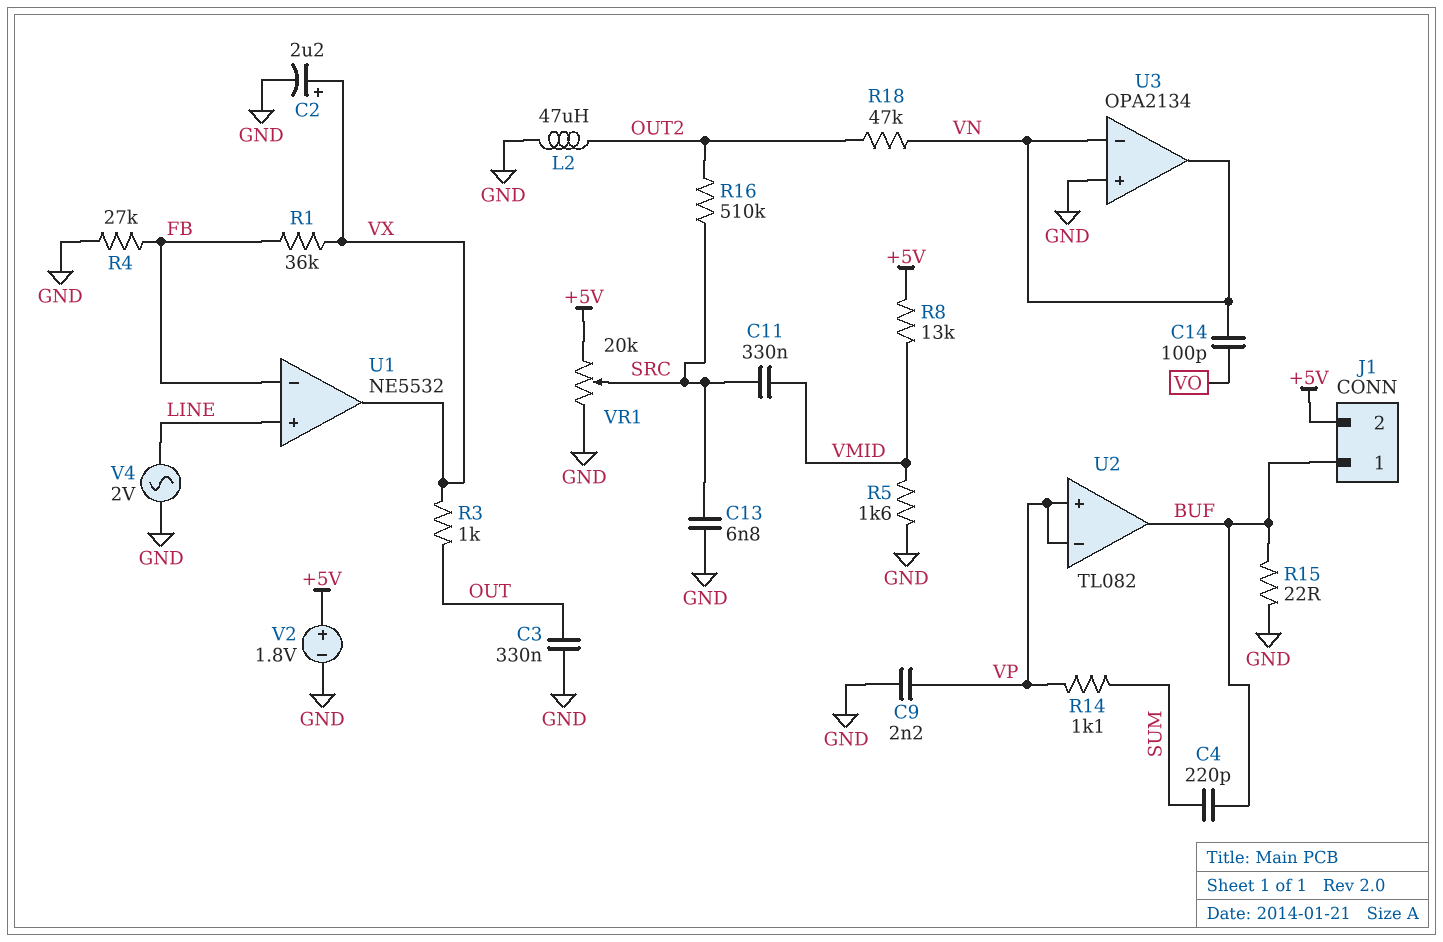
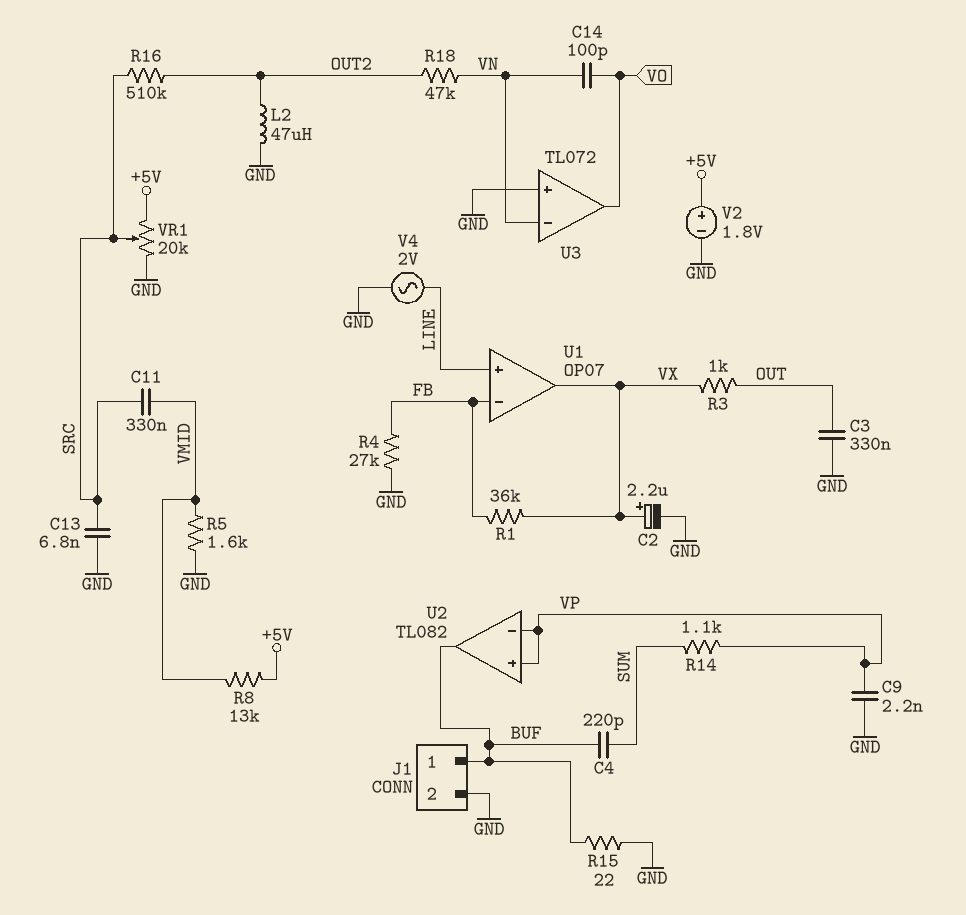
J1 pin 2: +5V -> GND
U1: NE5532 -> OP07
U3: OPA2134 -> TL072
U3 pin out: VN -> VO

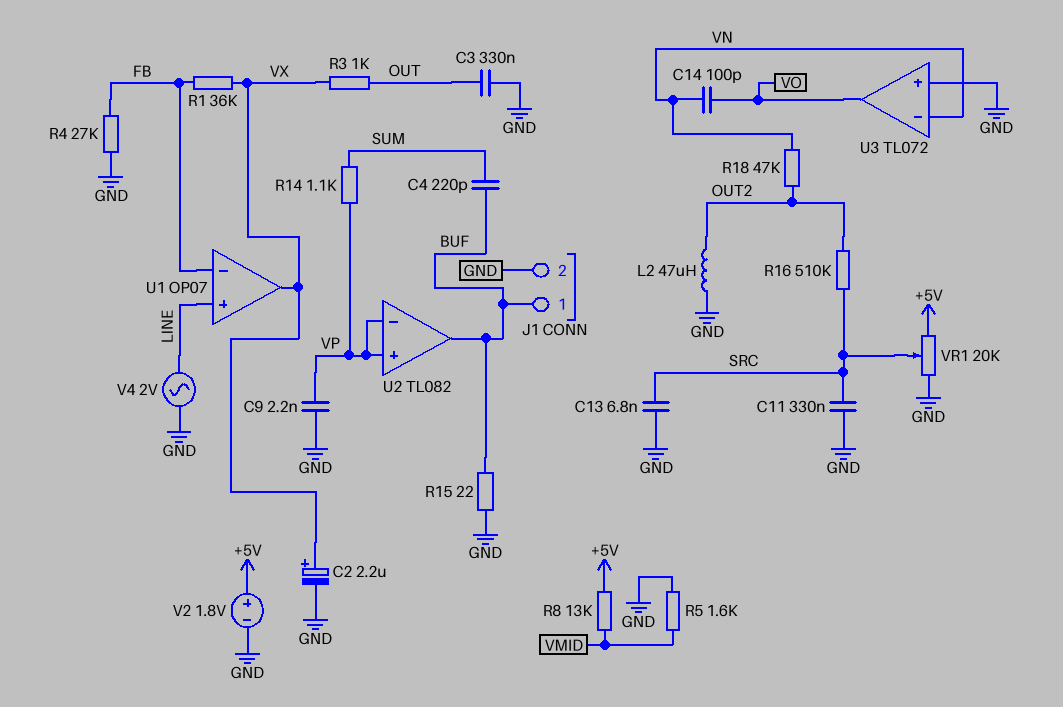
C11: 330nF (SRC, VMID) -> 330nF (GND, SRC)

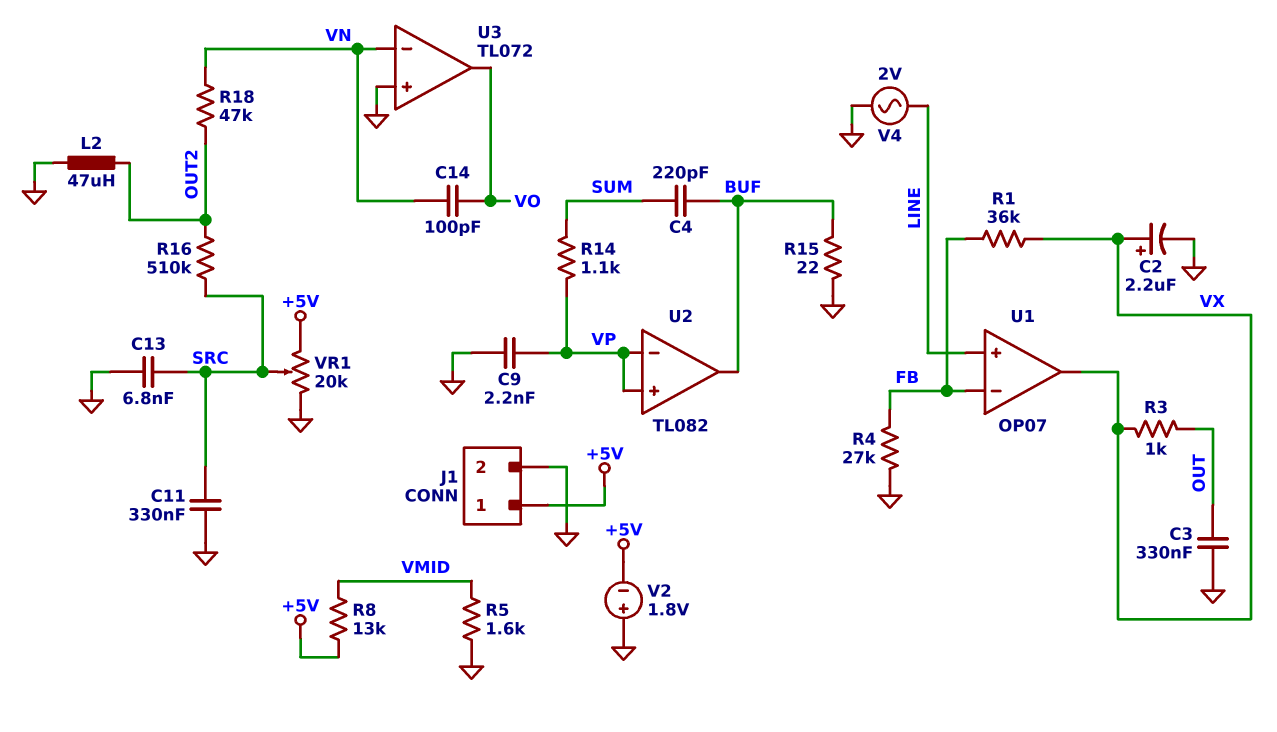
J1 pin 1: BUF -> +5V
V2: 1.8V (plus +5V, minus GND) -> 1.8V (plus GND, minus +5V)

* * *

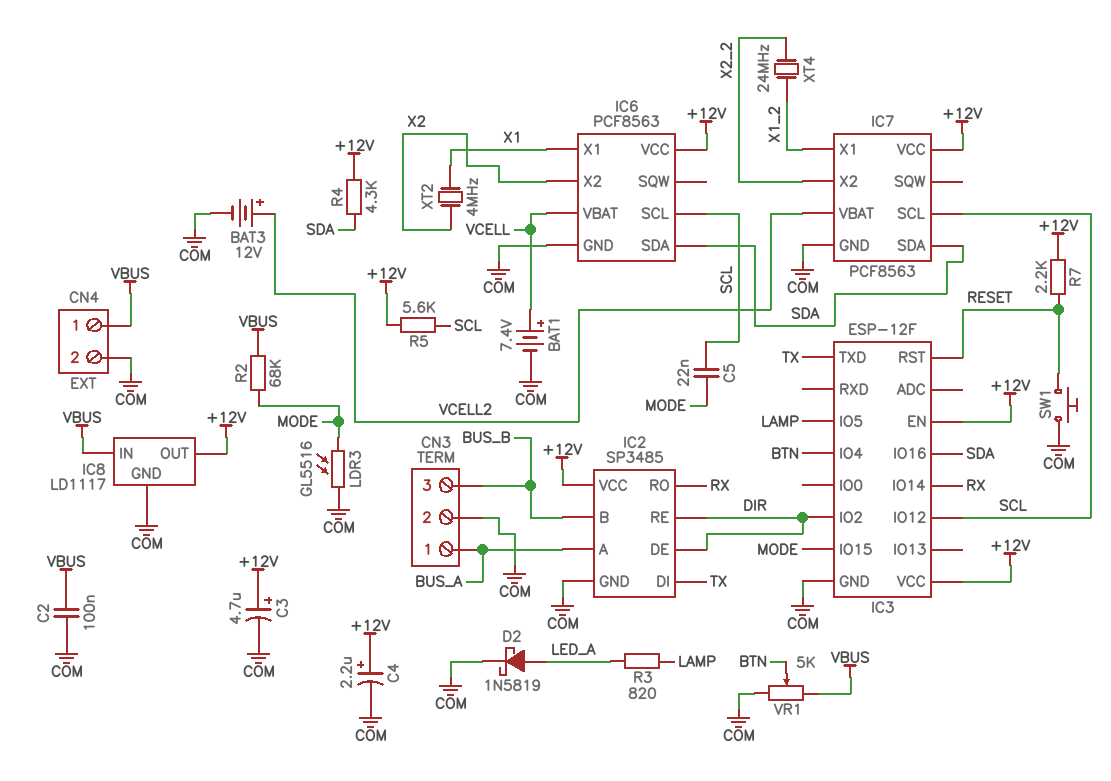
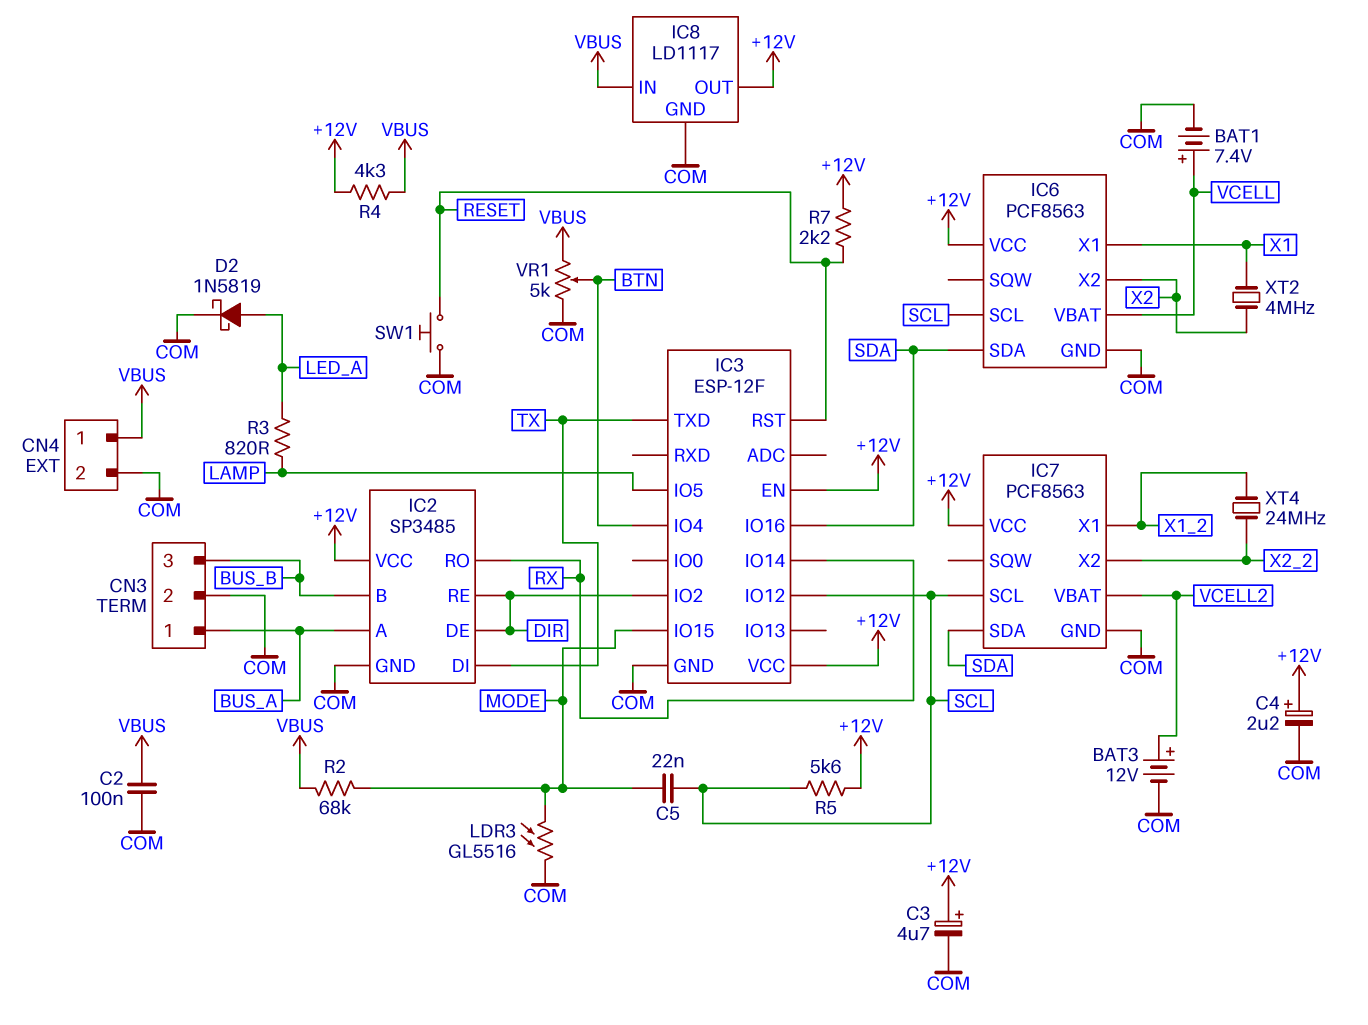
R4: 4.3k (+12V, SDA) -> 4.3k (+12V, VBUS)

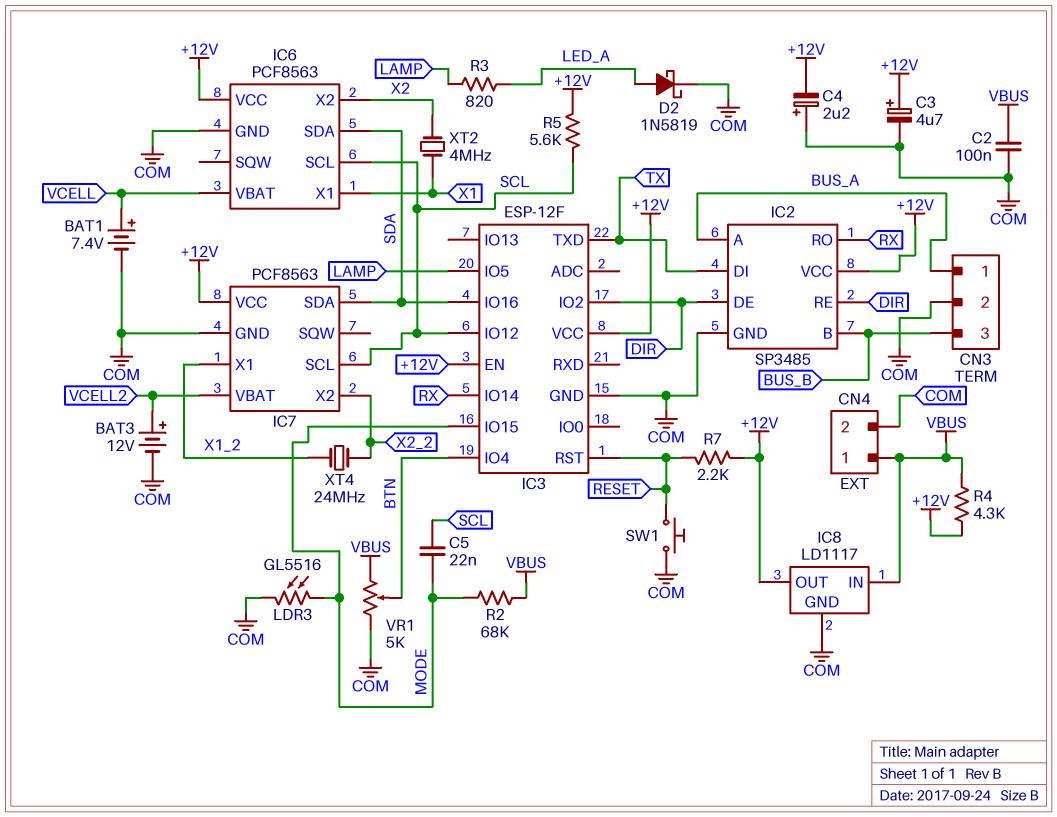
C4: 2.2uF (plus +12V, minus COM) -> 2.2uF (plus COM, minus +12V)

## Exercise goal
Would you write out exactly the lines above, starting at the line containing "C11: 330nF (SRC, VMID) -> 330nF (GND, SRC)" and stopping after the line containing "V2: 1.8V (plus"? Omit the pictures.

## Response area
C11: 330nF (SRC, VMID) -> 330nF (GND, SRC)

J1 pin 1: BUF -> +5V
V2: 1.8V (plus +5V, minus GND) -> 1.8V (plus GND, minus +5V)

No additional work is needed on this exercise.